BEGIN The records
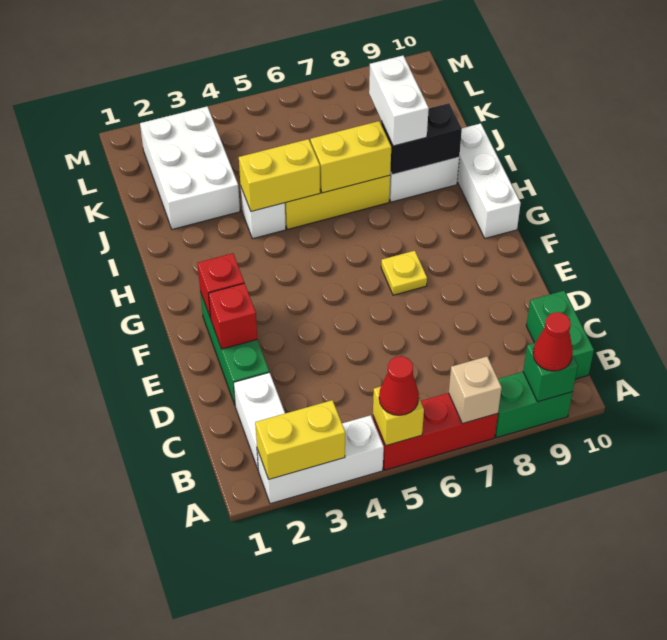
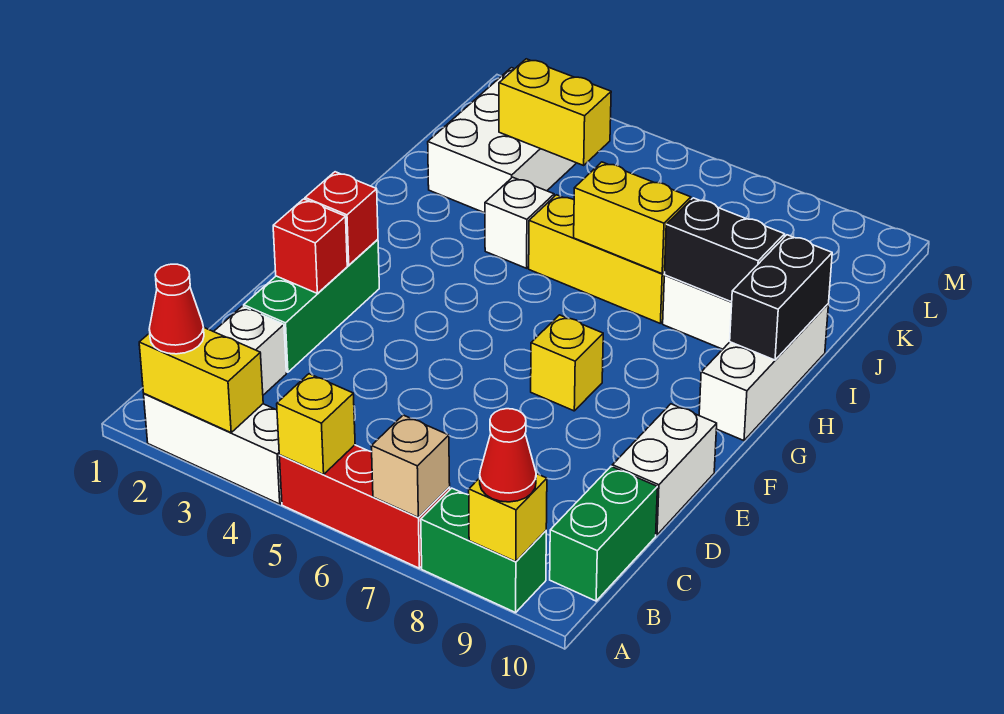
red cone A5 level 3 -> red cone A2 level 3
green brick A9 level 2 -> yellow brick A9 level 2
yellow plate F7 level 1 -> yellow brick F7 level 1
none -> black brick H10:I10 level 2
yellow brick I4:I5 level 2 -> yellow brick K3:K4 level 2
white brick I8:J8 level 3 -> white brick D10:E10 level 1

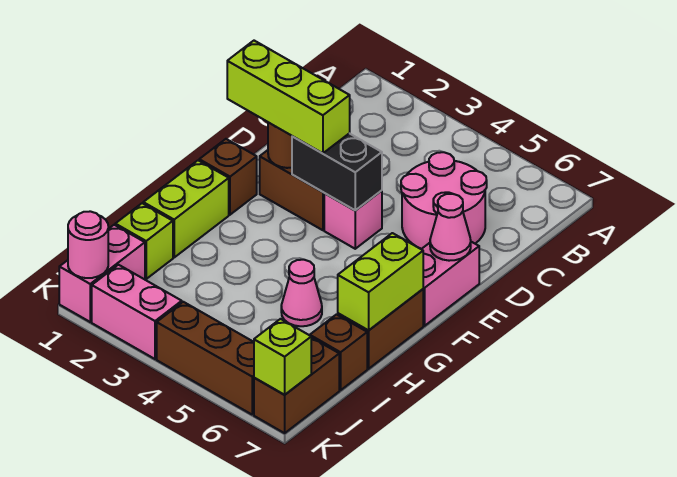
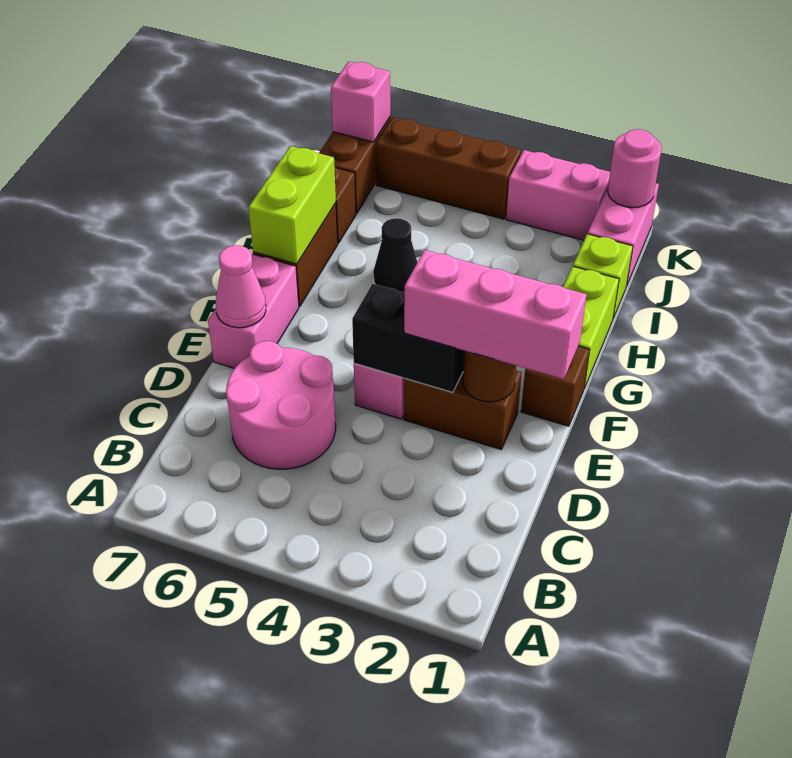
lime brick E1:E3 level 3 -> pink brick E1:E3 level 3
pink cone H5 level 1 -> black cone H5 level 1
lime brick K7 level 2 -> pink brick K7 level 2

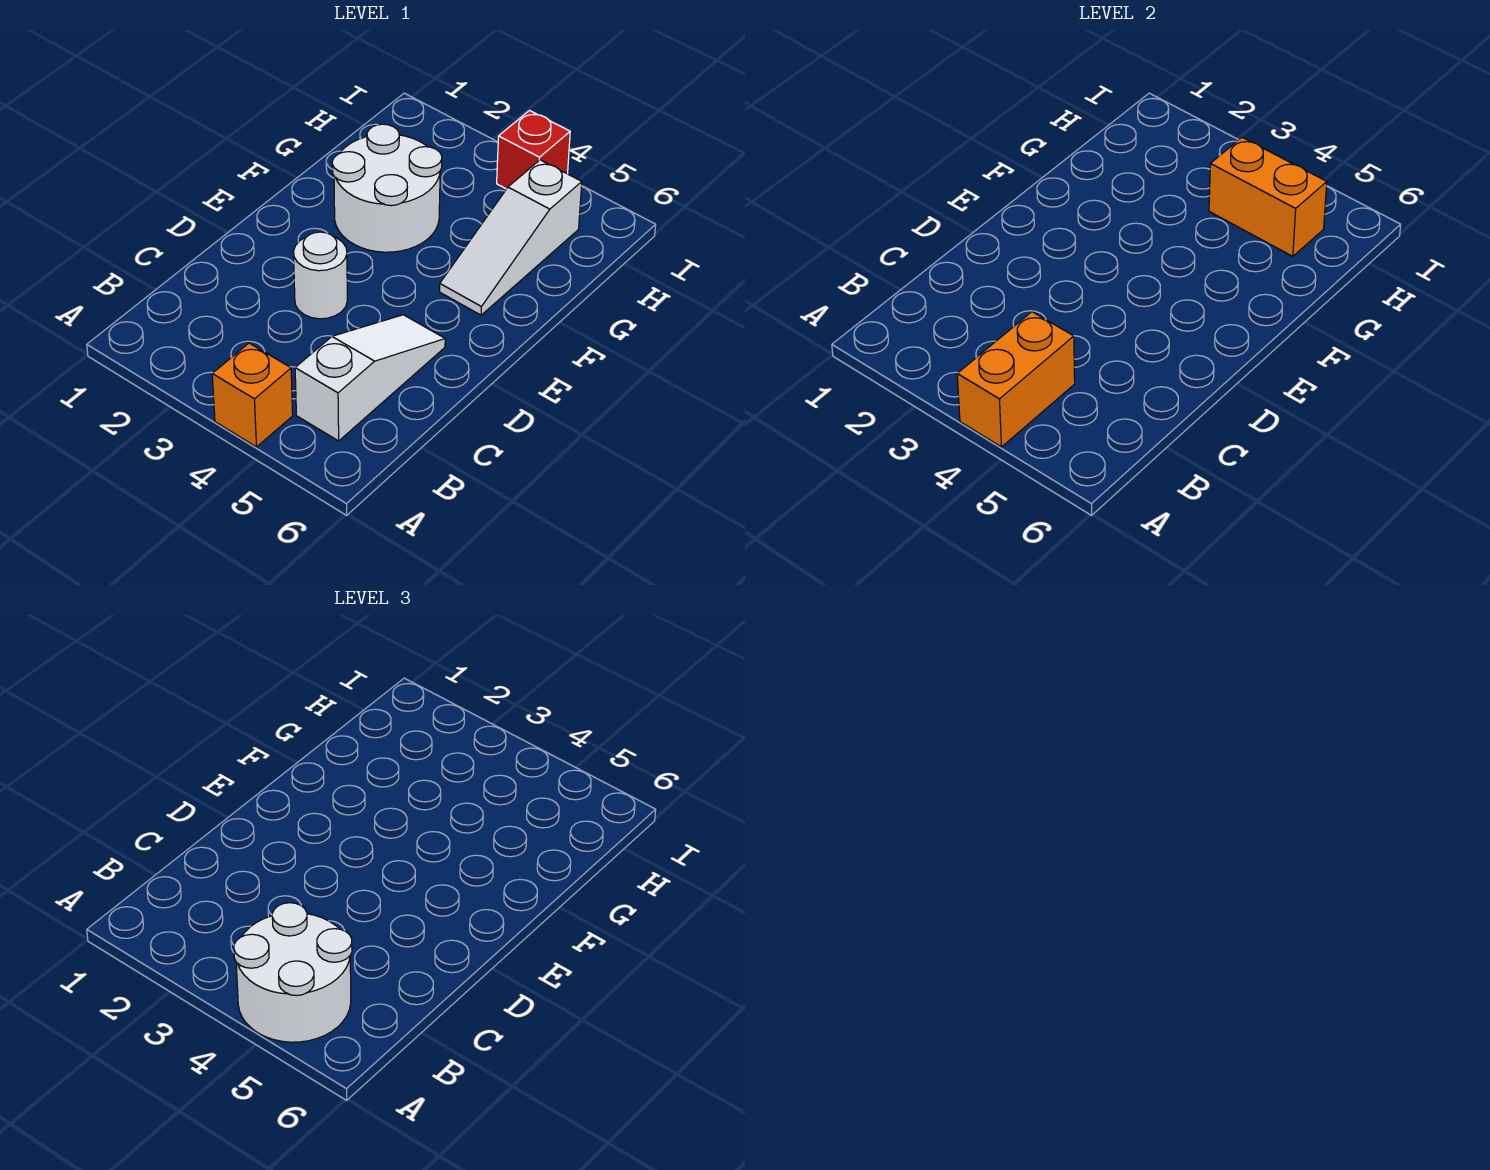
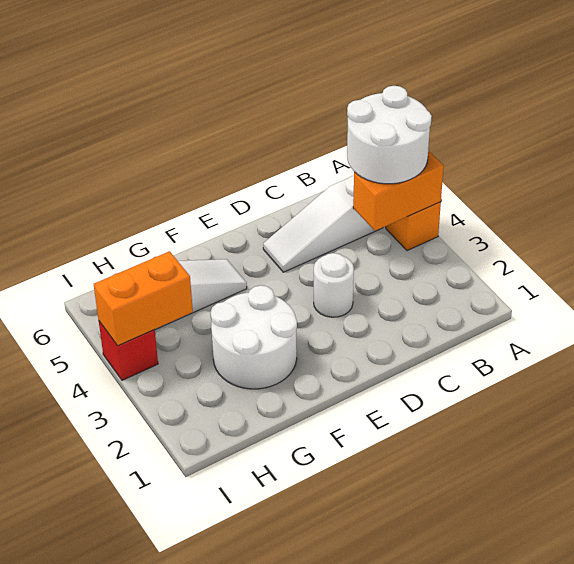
orange brick H4:H5 level 2 -> orange brick H4:I4 level 2

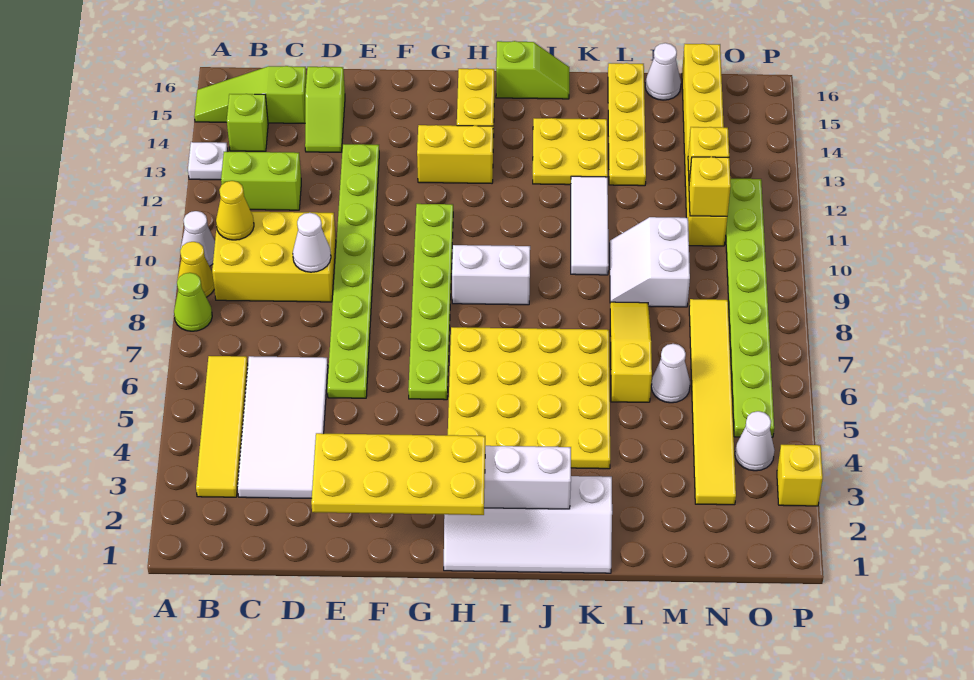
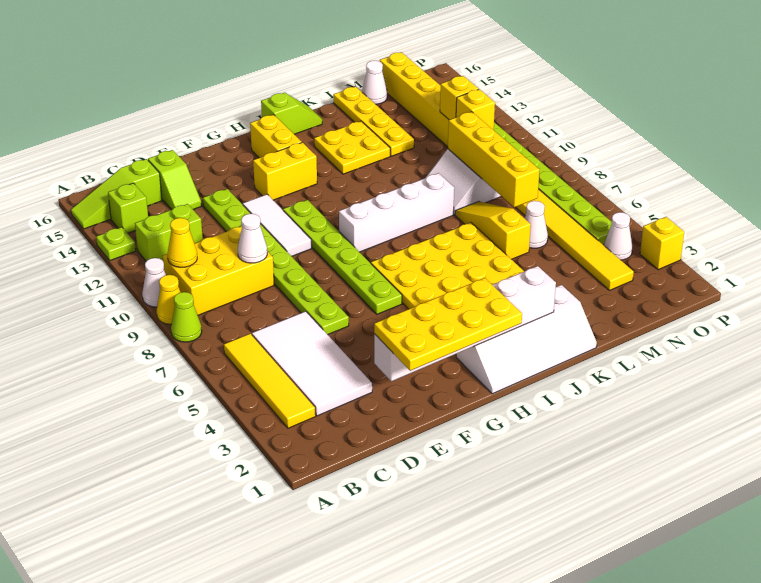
white plate A13 level 1 -> lime plate A13 level 1
white brick H9:I9 level 1 -> white brick H9:K9 level 1
white tile K10:K12 level 1 -> white tile F10:F12 level 1
none -> yellow brick M7:M10 level 2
END The records
## What to work on:
Tell how many lines of the data above hold the string "plate". The number alone is the answer.

## Response:
2